Data entries
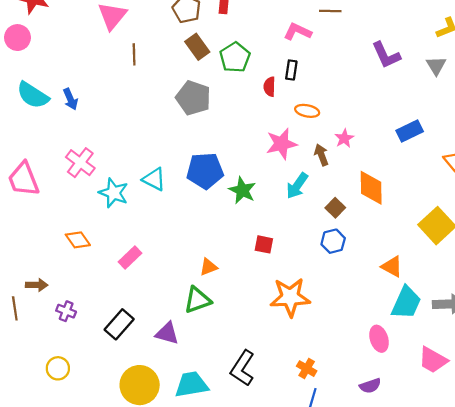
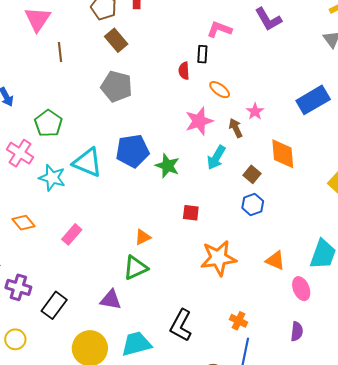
pink L-shape: (298, 32) -> (219, 29), moved
purple L-shape: (386, 55) -> (268, 19), moved
green pentagon: (235, 57) -> (48, 123), moved
orange ellipse: (307, 111) -> (220, 90), turned 30
blue rectangle: (410, 131) -> (313, 100), size x1.4
cyan triangle: (154, 179) -> (87, 162), size x1.4
orange triangle: (392, 267) -> (275, 261), moved
purple cross: (66, 311) -> (18, 287), size x1.4
black rectangle: (119, 324) -> (54, 305), moved
purple semicircle: (370, 386) -> (297, 331), turned -60

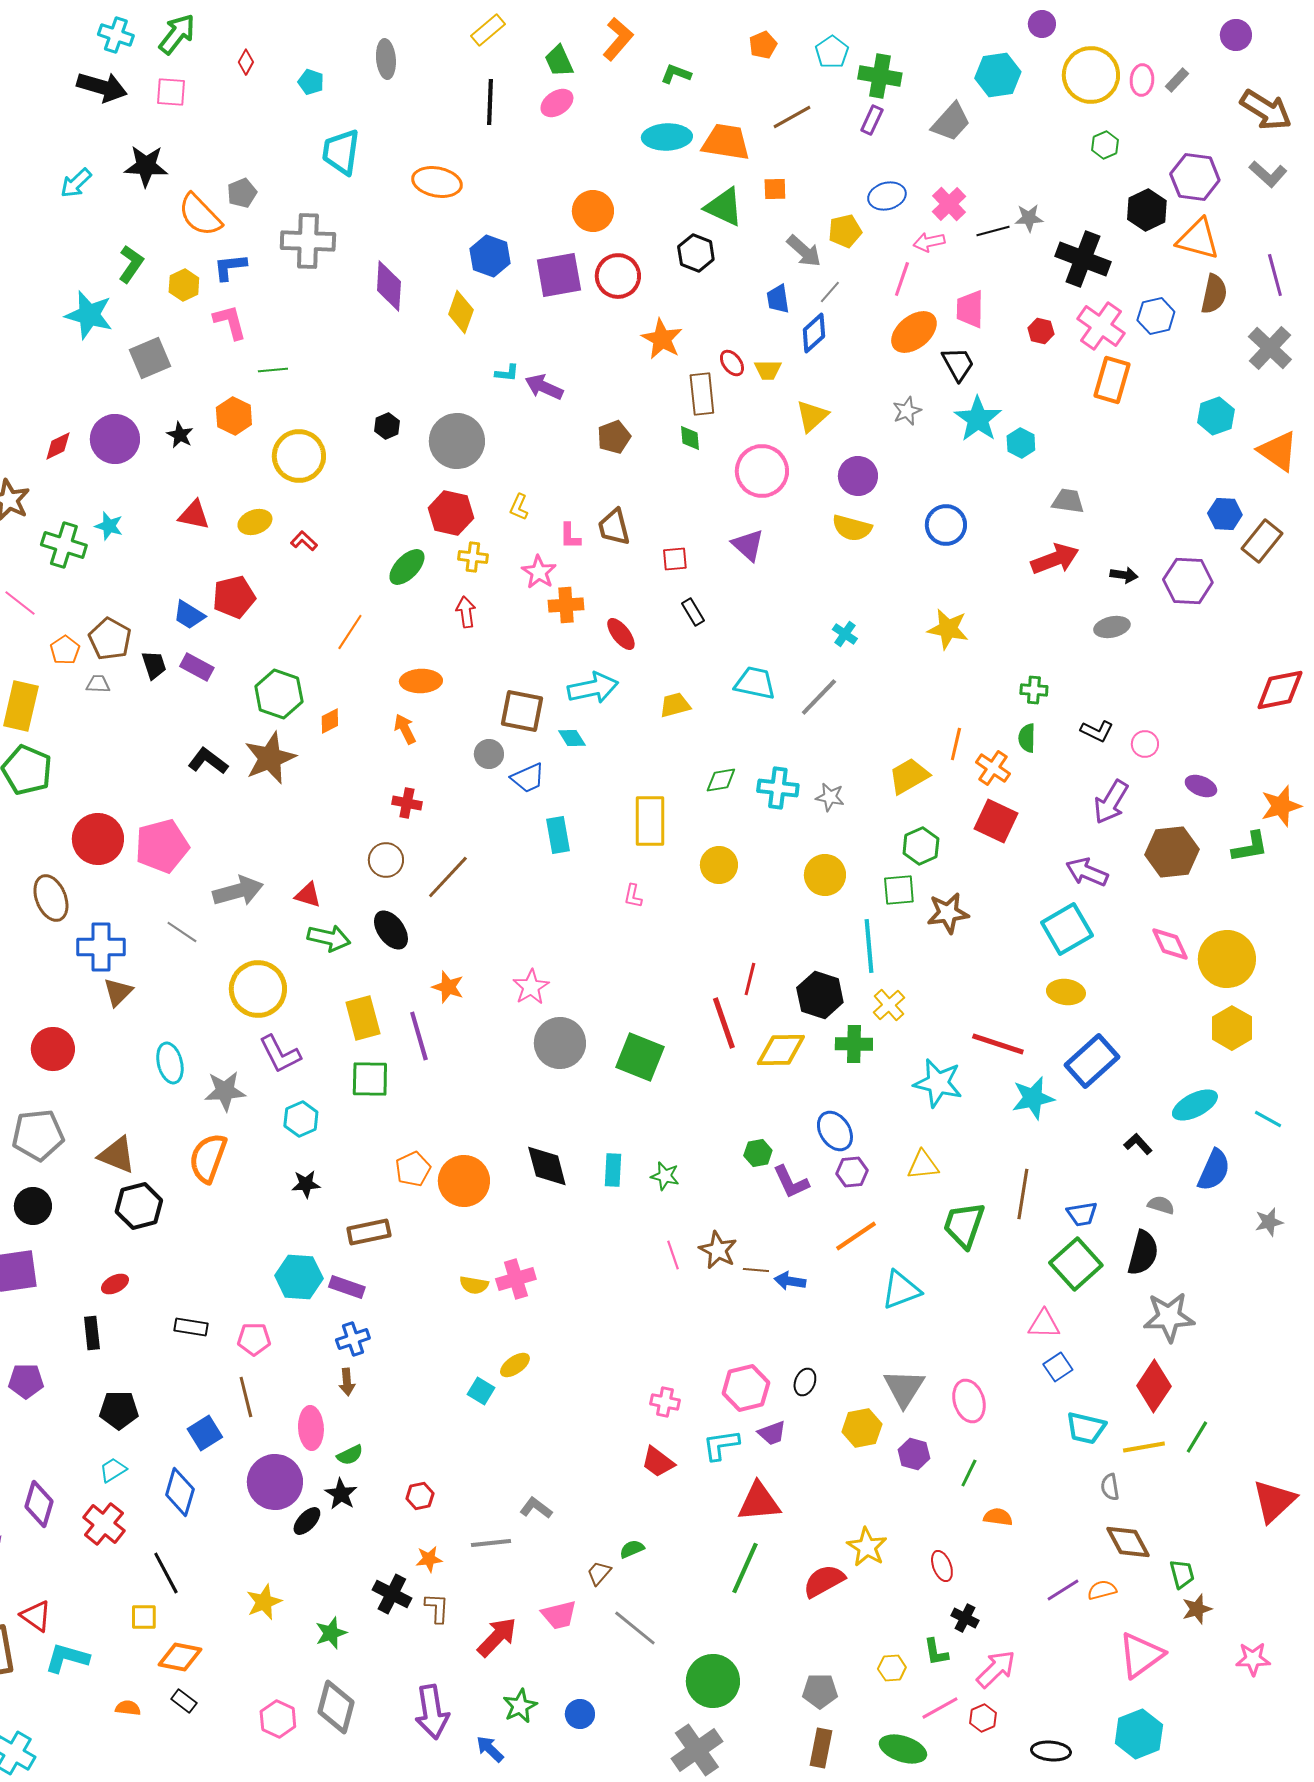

◆ Problem requirements: Do not copy pictures. Restate exactly the lines from the one containing "cyan triangle: (154, 179)" through the last line of the records.

◆ Answer to this task:
cyan triangle: (154, 179) -> (87, 162), size x1.4
orange triangle: (392, 267) -> (275, 261), moved
purple cross: (66, 311) -> (18, 287), size x1.4
black rectangle: (119, 324) -> (54, 305), moved
purple semicircle: (370, 386) -> (297, 331), turned -60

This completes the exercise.